=== Work to be completed ===
As you restate the entries, keep every word intact and leave out whatever images they hold.

=== Raw data ===
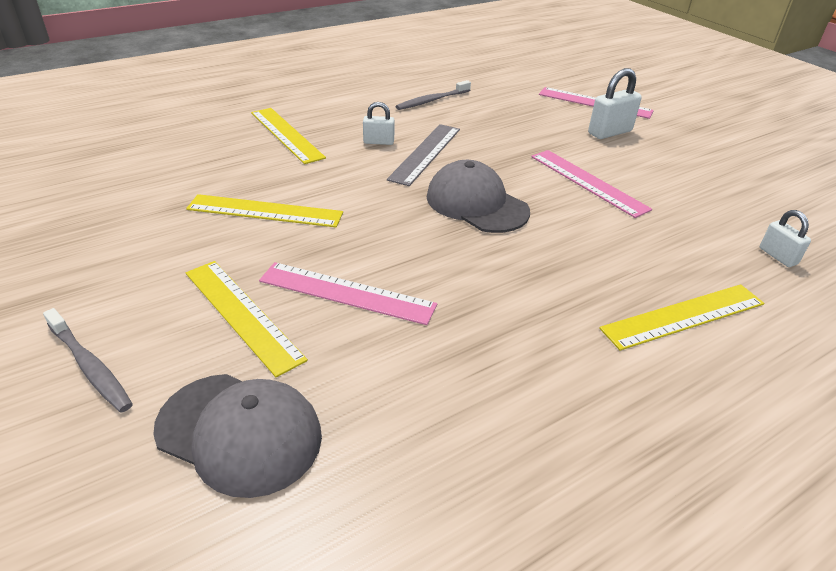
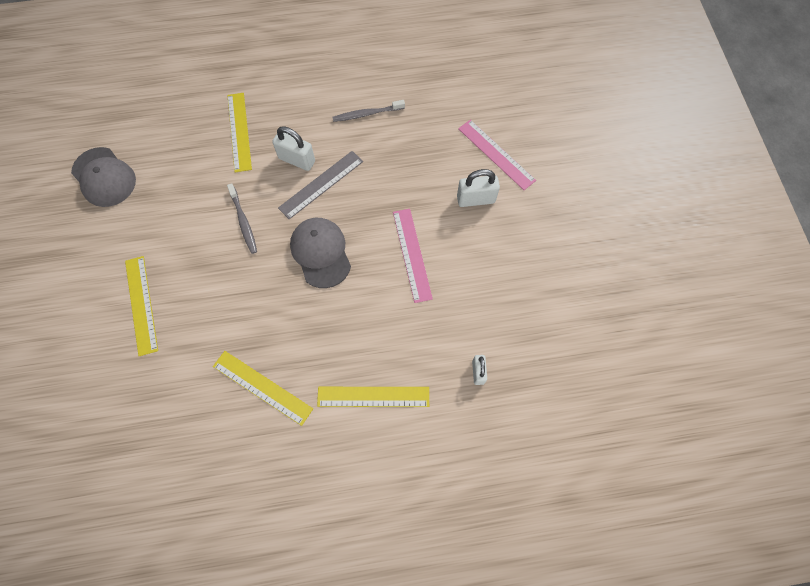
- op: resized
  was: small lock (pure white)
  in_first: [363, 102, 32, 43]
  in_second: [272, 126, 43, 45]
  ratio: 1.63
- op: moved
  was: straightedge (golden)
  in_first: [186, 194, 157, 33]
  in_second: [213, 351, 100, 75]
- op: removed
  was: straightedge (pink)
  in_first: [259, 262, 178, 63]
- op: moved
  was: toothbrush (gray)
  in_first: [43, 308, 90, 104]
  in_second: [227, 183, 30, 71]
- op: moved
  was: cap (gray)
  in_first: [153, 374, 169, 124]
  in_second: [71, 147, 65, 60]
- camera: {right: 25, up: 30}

=== Solution to this problem ===
- op: resized
  was: small lock (pure white)
  in_first: [363, 102, 32, 43]
  in_second: [272, 126, 43, 45]
  ratio: 1.63
- op: moved
  was: straightedge (golden)
  in_first: [186, 194, 157, 33]
  in_second: [213, 351, 100, 75]
- op: removed
  was: straightedge (pink)
  in_first: [259, 262, 178, 63]
- op: moved
  was: toothbrush (gray)
  in_first: [43, 308, 90, 104]
  in_second: [227, 183, 30, 71]
- op: moved
  was: cap (gray)
  in_first: [153, 374, 169, 124]
  in_second: [71, 147, 65, 60]
- camera: {right: 25, up: 30}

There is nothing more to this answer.